Task description:
For this exercise, output exactly and only the lines running from the one with "(204, 296) = (584, 228): pink" through the final line of the data below, without pictures.

[Records from a data collection]
++++++++++

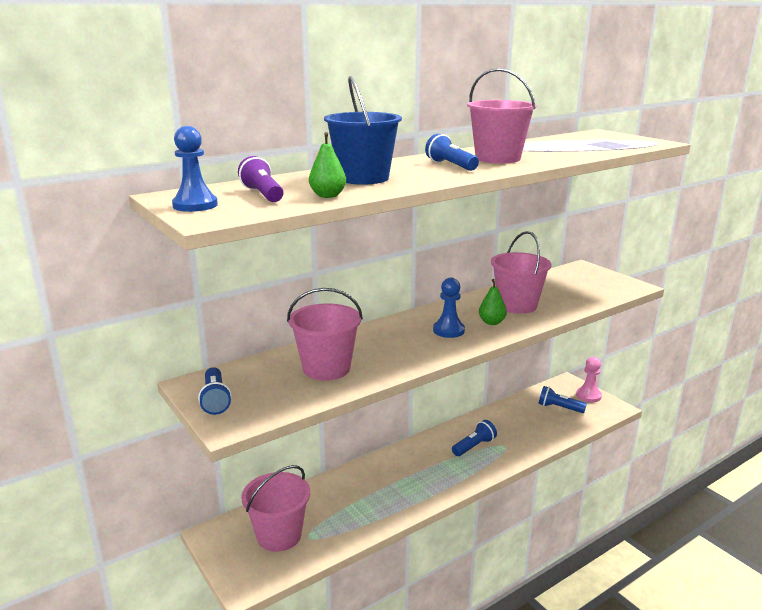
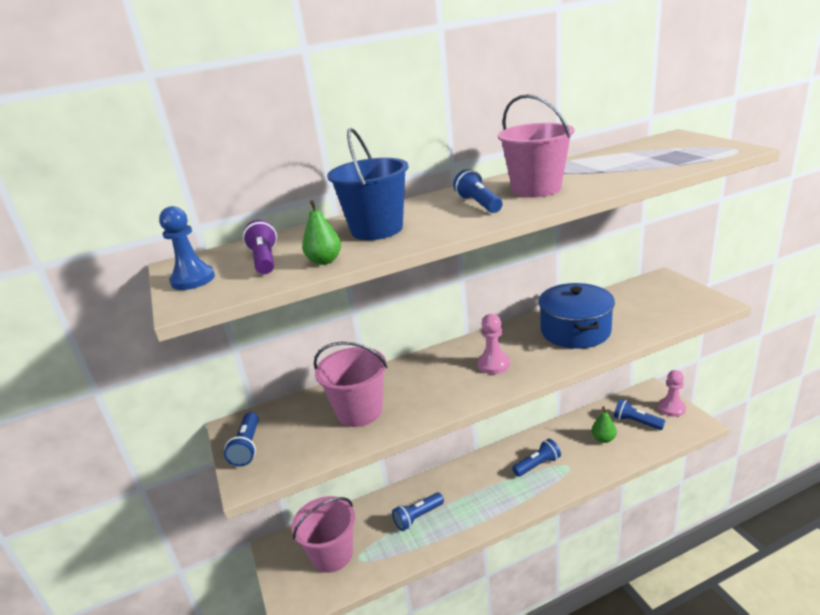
camera: 15 degrees right, 5 degrees up
(364, 496) = (418, 517): none -> blue flashlight
(448, 330) = (493, 364): blue pawn -> pink pawn
(491, 322) = (541, 354): green pear -> green pear (603, 439)
(517, 305) = (575, 331): pink bucket -> blue pot

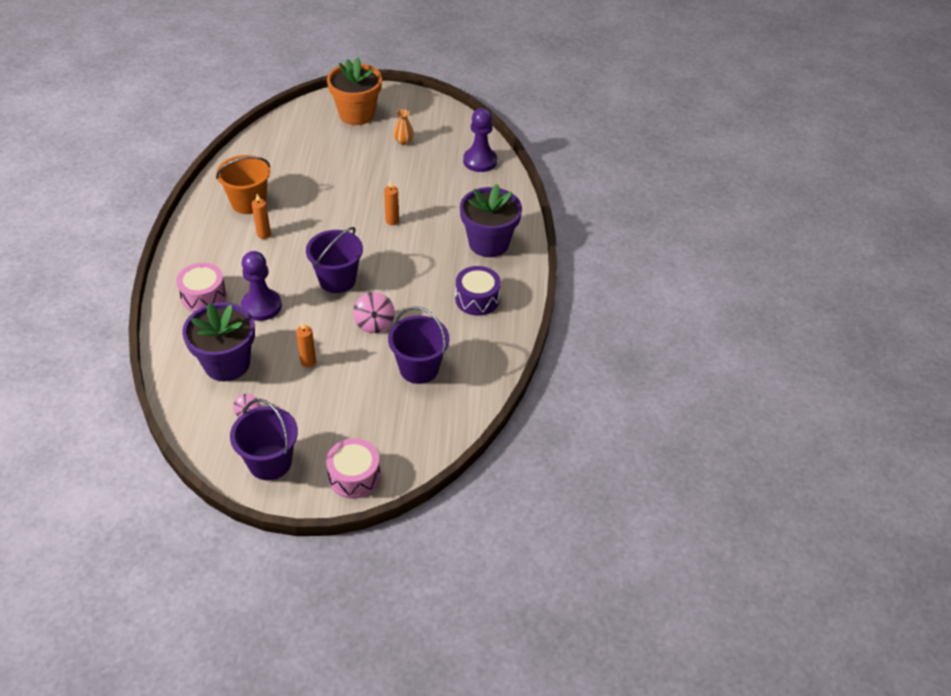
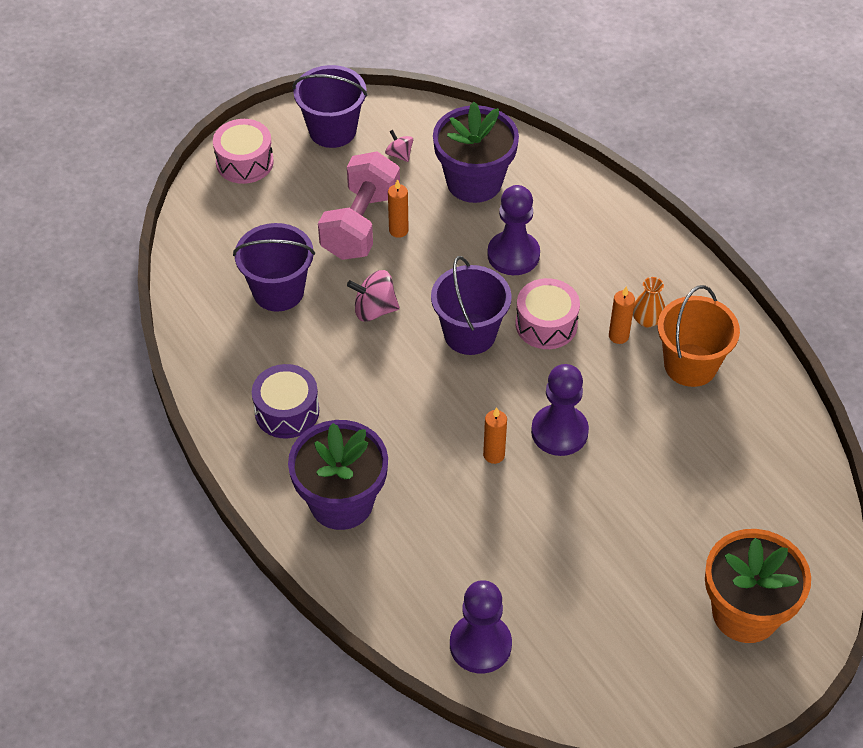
camera: 145 degrees right, 5 degrees up
(204, 296) = (584, 228): pink drum -> pink drum (546, 324)
(326, 380) = (360, 224): none -> pink dumbbell
(349, 212) = (559, 432): none -> purple pawn
(374, 323) = (374, 310): pink spinning top -> pink spinning top turned 45 degrees counterclockwise
(403, 141) = (623, 606): orange vase -> orange vase (647, 320)

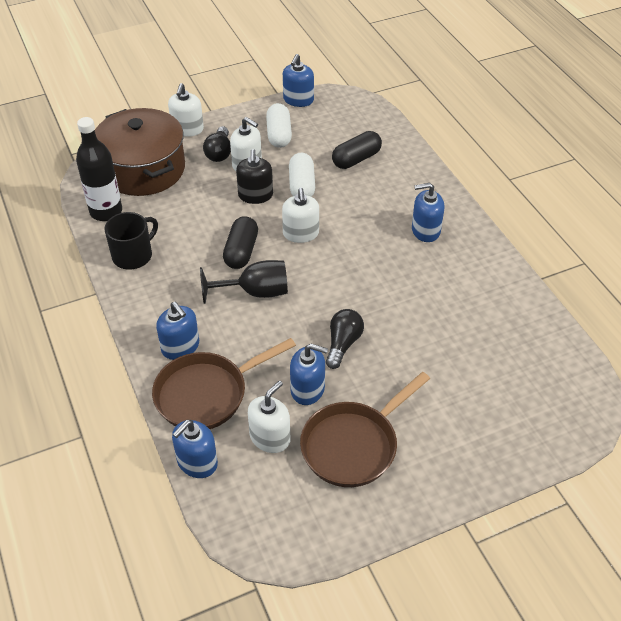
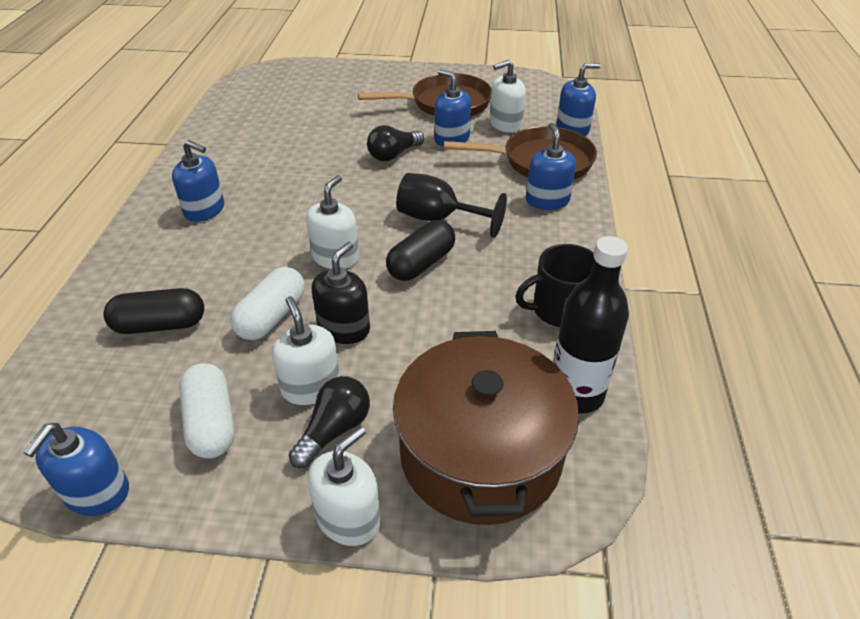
camera: 150 degrees left, 5 degrees down
(279, 134) = (211, 423): white capsule -> white capsule turned 45 degrees counterclockwise
(298, 100) = (97, 492): blue soap dispenser -> blue soap dispenser turned 150 degrees clockwise

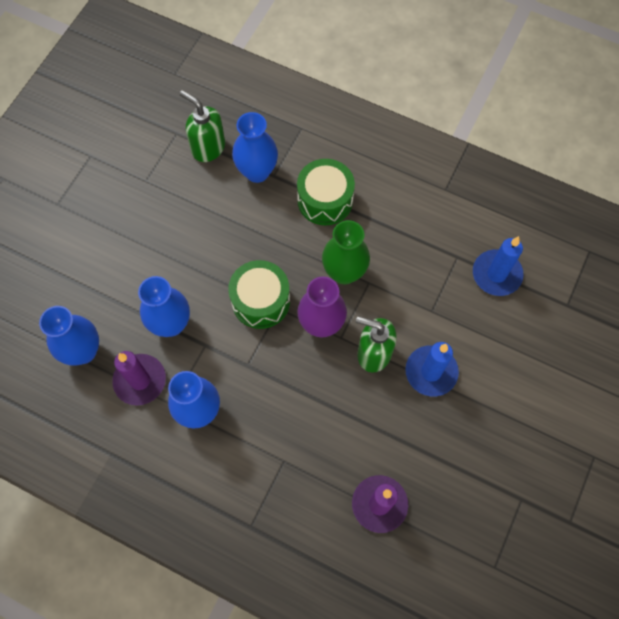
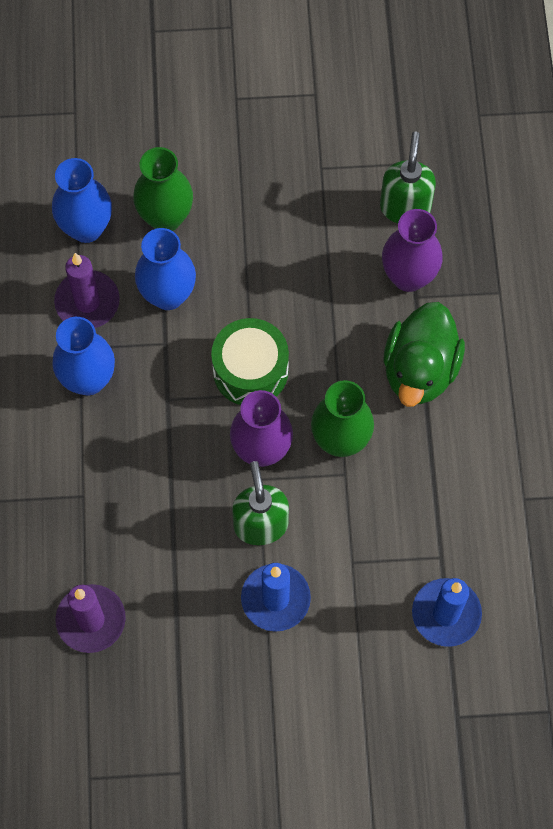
camera: 60 degrees right, 0 degrees up
(112, 295) = (166, 217): none -> green vase
(257, 172) = (408, 277): blue vase -> purple vase
(325, 200) = (420, 370): green drum -> green duck

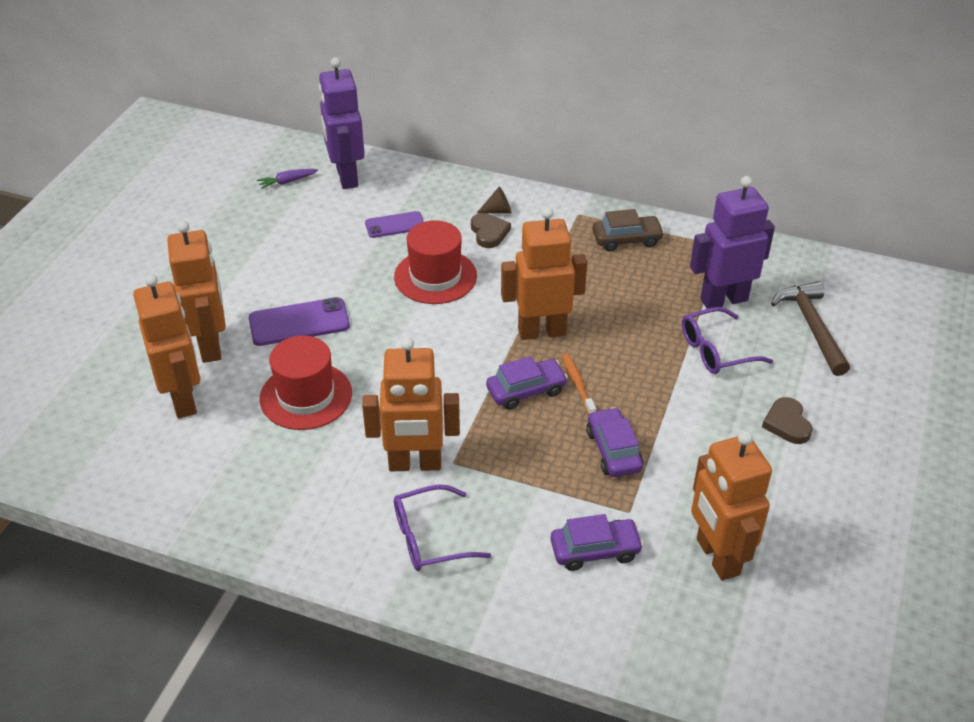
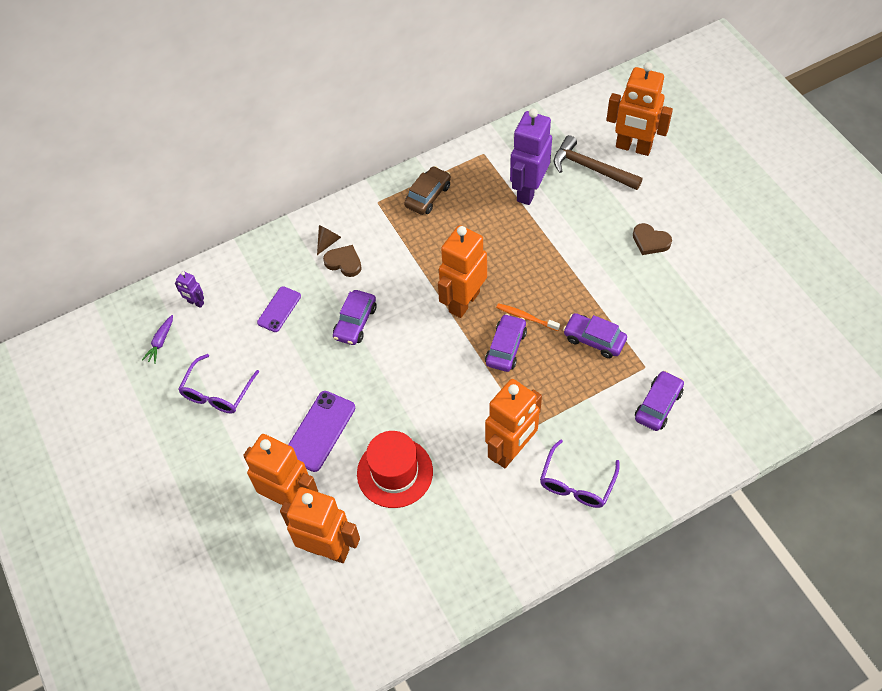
camera: 45 degrees left, 15 degrees up
(346, 177) = (195, 302): purple robot -> purple robot, size x0.44
(435, 276) = (355, 322): red hat -> purple car
(715, 350) = (565, 228): purple glasses -> purple glasses (217, 393)
(717, 557) = (712, 350): orange robot -> orange robot (633, 147)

++++++++++

Answer section:
(204, 296) = (584, 228): pink drum -> pink drum (546, 324)
(326, 380) = (360, 224): none -> pink dumbbell
(349, 212) = (559, 432): none -> purple pawn
(374, 323) = (374, 310): pink spinning top -> pink spinning top turned 45 degrees counterclockwise
(403, 141) = (623, 606): orange vase -> orange vase (647, 320)

camera: 150 degrees left, 5 degrees down
(279, 134) = (211, 423): white capsule -> white capsule turned 45 degrees counterclockwise
(298, 100) = (97, 492): blue soap dispenser -> blue soap dispenser turned 150 degrees clockwise

camera: 60 degrees right, 0 degrees up
(112, 295) = (166, 217): none -> green vase
(257, 172) = (408, 277): blue vase -> purple vase
(325, 200) = (420, 370): green drum -> green duck

camera: 45 degrees left, 15 degrees up
(346, 177) = (195, 302): purple robot -> purple robot, size x0.44
(435, 276) = (355, 322): red hat -> purple car
(715, 350) = (565, 228): purple glasses -> purple glasses (217, 393)
(717, 557) = (712, 350): orange robot -> orange robot (633, 147)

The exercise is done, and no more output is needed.